MATERIAL SHOWN section start

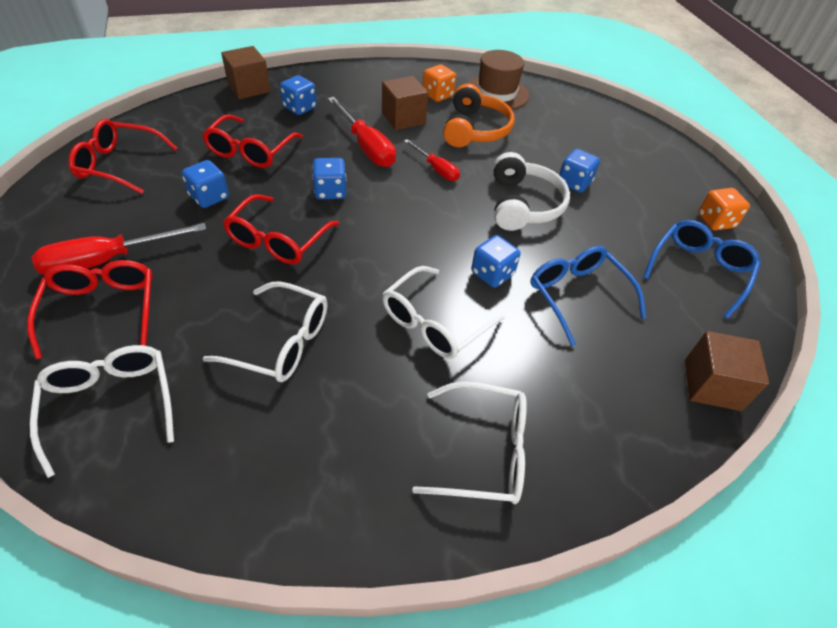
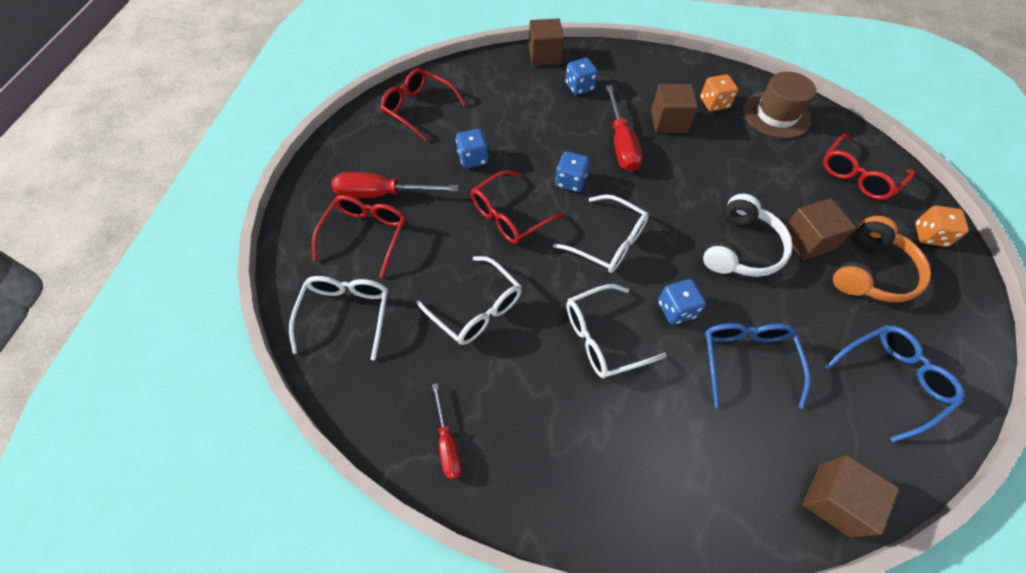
camera: 30 degrees right, 10 degrees up
red glasses [202,115,303,168] -> red glasses moved to [823,133,915,200]
red screwdriver [404,139,460,181] -> red screwdriver moved to [432,383,462,480]
white glasses [412,381,527,504] -> white glasses moved to [553,195,649,273]
orange headphones [443,84,515,147] -> orange headphones moved to [833,216,931,302]
blue dice [559,149,600,193] -> brown cube [785,198,856,260]
orange dice [698,188,750,230] -> orange dice moved to [915,206,969,247]

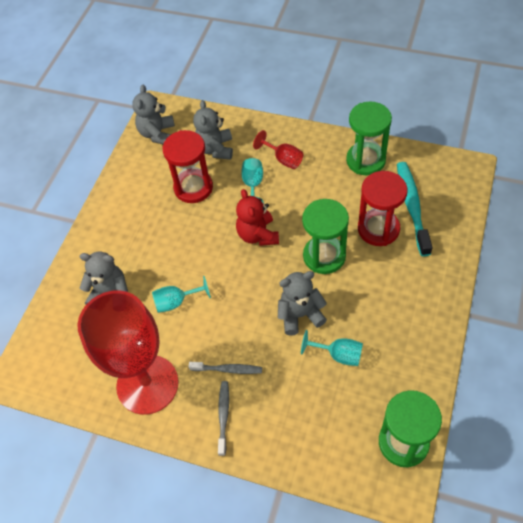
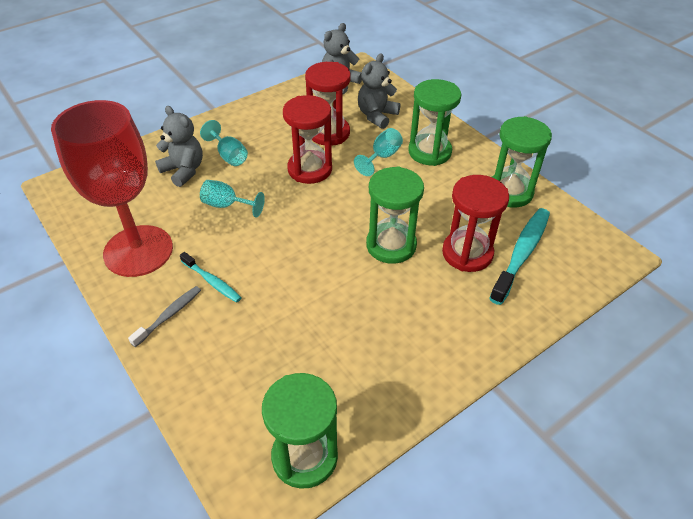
camera: 30 degrees right, 10 degrees down
grey toothbrush [189,362,262,374] -> turquoise toothbrush [180,252,242,303]
red teddy bear [236,189,279,246] -> none
red goblet [253,130,303,169] -> green hourglass [408,79,461,166]
grey teddy bear [278,271,327,336] -> none
turquoise goblet [301,330,363,366] -> turquoise goblet moved to [200,120,248,166]
none -> red hourglass [283,95,332,184]

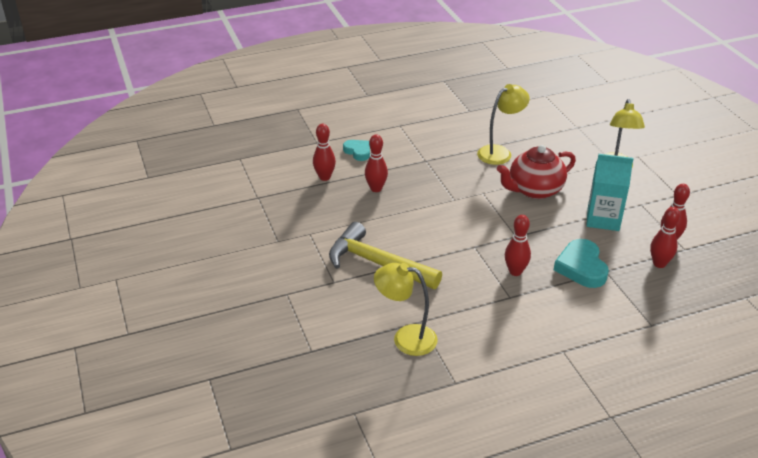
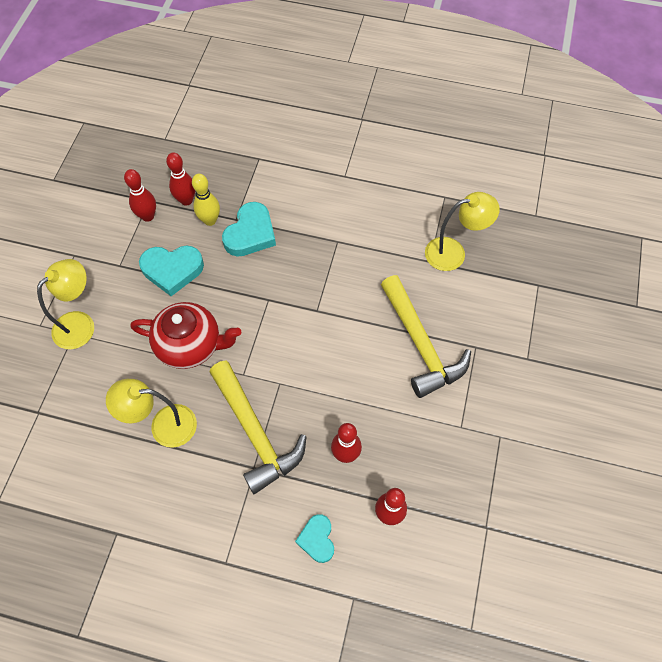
camera: 145 degrees left, 25 degrees up
yellow lamp [374,263,438,356] -> yellow lamp turned 60 degrees counterclockwise [425,192,500,271]
red bowling pin [505,215,531,276] -> none
turquoise carton [586,154,634,231] -> turquoise heart [139,246,204,296]
none -> yellow bowling pin [192,174,220,226]
none -> yellow hammer [209,360,307,494]

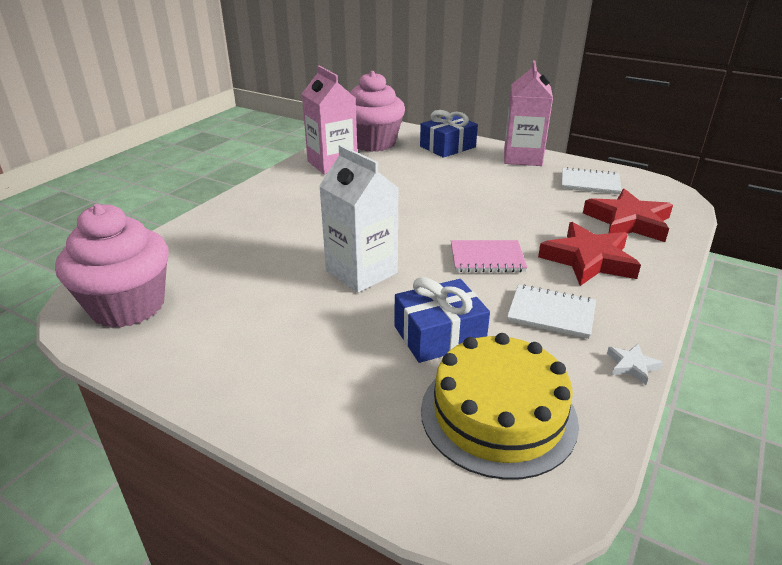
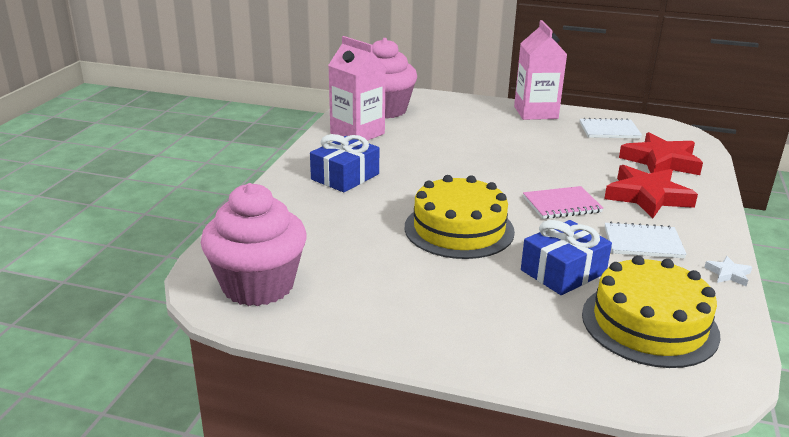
camera: 15 degrees left, 5 degrees down
white carton [319,145,399,293] -> yellow cake [404,175,515,259]
blue gift [420,110,478,158] -> blue gift moved to [310,134,379,192]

MATERIAL SHOWN section end

▸ **PROBLEM DETAILS**: Search the material for the word "degrees" and copy every matching line.

▸ **RESULT**:
camera: 30 degrees right, 10 degrees up
camera: 30 degrees right, 10 degrees down
camera: 145 degrees left, 25 degrees up
yellow lamp [374,263,438,356] -> yellow lamp turned 60 degrees counterclockwise [425,192,500,271]
camera: 15 degrees left, 5 degrees down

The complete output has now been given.